+++ THE DATA

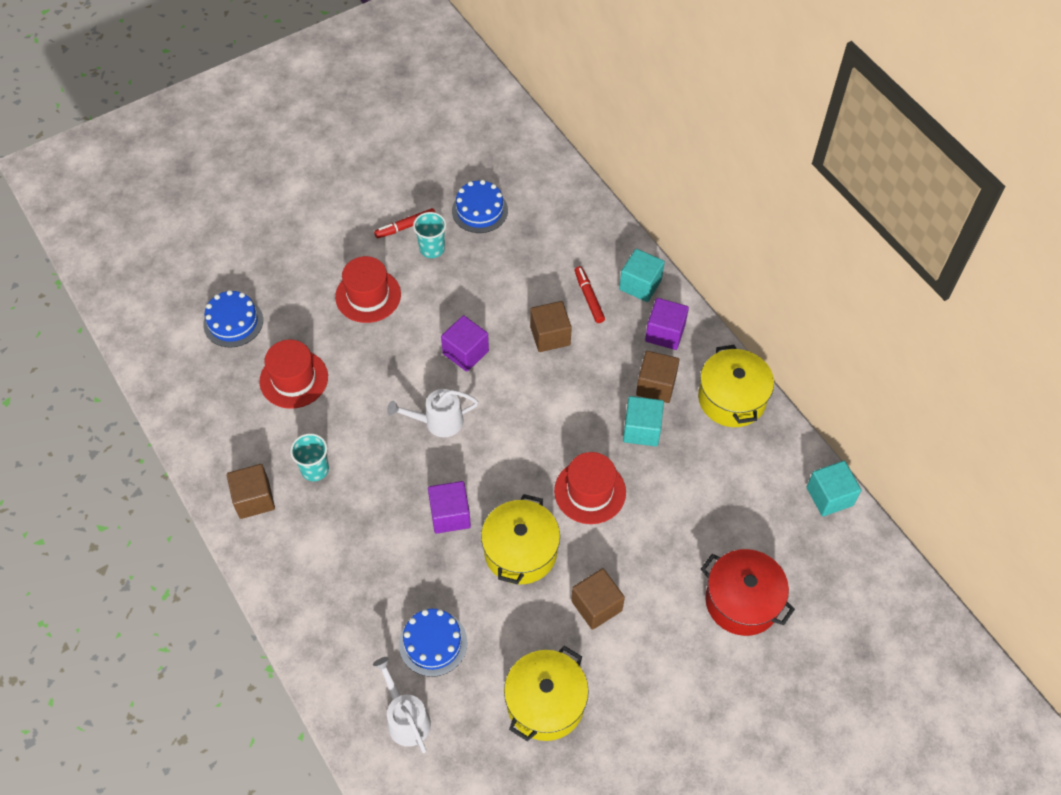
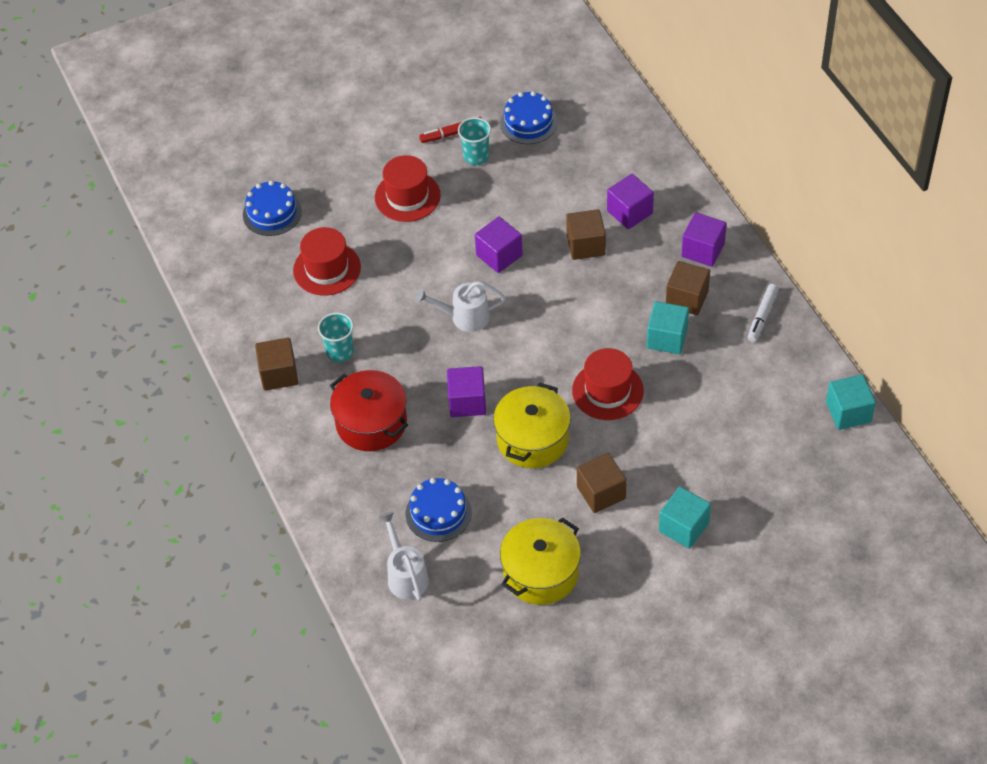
camera: 10 degrees right, 5 degrees down
(589, 298) = (629, 212): red marker -> purple cube
(640, 285) = (684, 203): turquoise cube -> turquoise cube (683, 527)
(732, 398) = (762, 316): yellow pot -> white marker
(742, 601) = (745, 499): red pot -> red pot (371, 423)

++++++

PROBLEM TO WORK ON: Word for word, give the listing above again, but drop any pictures.

RESPONSE:
camera: 10 degrees right, 5 degrees down
(589, 298) = (629, 212): red marker -> purple cube
(640, 285) = (684, 203): turquoise cube -> turquoise cube (683, 527)
(732, 398) = (762, 316): yellow pot -> white marker
(742, 601) = (745, 499): red pot -> red pot (371, 423)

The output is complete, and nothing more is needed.